In the records below, find the line that contains "R15: 22k (GND, N_2) -> 39k (GND, N_2)" and the line that contains "P3 pin 2: 0V -> N7". Set down exactly those lines and every line between them, and nothing more.

### Records from a dataset

---*---

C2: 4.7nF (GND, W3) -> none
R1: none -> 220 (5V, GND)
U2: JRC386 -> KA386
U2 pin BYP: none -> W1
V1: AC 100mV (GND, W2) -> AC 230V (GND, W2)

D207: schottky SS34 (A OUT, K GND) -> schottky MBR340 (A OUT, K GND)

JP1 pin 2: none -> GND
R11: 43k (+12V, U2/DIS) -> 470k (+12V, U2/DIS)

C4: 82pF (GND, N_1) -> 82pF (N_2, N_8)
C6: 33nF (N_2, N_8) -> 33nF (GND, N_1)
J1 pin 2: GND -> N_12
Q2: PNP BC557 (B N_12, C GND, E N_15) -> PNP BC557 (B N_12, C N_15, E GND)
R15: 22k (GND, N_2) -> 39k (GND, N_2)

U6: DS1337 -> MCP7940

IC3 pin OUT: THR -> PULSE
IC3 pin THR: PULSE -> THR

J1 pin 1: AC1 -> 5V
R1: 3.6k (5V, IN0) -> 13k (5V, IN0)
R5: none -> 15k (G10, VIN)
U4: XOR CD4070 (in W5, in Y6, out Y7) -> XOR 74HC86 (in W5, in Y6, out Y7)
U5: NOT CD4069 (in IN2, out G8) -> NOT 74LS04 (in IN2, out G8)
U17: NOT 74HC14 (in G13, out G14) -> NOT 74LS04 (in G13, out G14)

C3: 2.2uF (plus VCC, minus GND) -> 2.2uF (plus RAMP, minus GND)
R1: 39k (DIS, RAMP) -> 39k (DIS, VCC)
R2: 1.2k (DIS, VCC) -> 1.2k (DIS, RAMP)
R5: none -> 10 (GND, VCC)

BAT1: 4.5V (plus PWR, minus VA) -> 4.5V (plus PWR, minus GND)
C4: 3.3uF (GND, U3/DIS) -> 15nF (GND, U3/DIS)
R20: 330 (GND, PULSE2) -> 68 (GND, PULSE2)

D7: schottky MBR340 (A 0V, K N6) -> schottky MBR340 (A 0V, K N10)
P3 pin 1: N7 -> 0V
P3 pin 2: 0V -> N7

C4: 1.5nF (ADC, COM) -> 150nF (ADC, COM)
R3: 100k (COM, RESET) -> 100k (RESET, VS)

---*---

### Output of the exercise
R15: 22k (GND, N_2) -> 39k (GND, N_2)

U6: DS1337 -> MCP7940

IC3 pin OUT: THR -> PULSE
IC3 pin THR: PULSE -> THR

J1 pin 1: AC1 -> 5V
R1: 3.6k (5V, IN0) -> 13k (5V, IN0)
R5: none -> 15k (G10, VIN)
U4: XOR CD4070 (in W5, in Y6, out Y7) -> XOR 74HC86 (in W5, in Y6, out Y7)
U5: NOT CD4069 (in IN2, out G8) -> NOT 74LS04 (in IN2, out G8)
U17: NOT 74HC14 (in G13, out G14) -> NOT 74LS04 (in G13, out G14)

C3: 2.2uF (plus VCC, minus GND) -> 2.2uF (plus RAMP, minus GND)
R1: 39k (DIS, RAMP) -> 39k (DIS, VCC)
R2: 1.2k (DIS, VCC) -> 1.2k (DIS, RAMP)
R5: none -> 10 (GND, VCC)

BAT1: 4.5V (plus PWR, minus VA) -> 4.5V (plus PWR, minus GND)
C4: 3.3uF (GND, U3/DIS) -> 15nF (GND, U3/DIS)
R20: 330 (GND, PULSE2) -> 68 (GND, PULSE2)

D7: schottky MBR340 (A 0V, K N6) -> schottky MBR340 (A 0V, K N10)
P3 pin 1: N7 -> 0V
P3 pin 2: 0V -> N7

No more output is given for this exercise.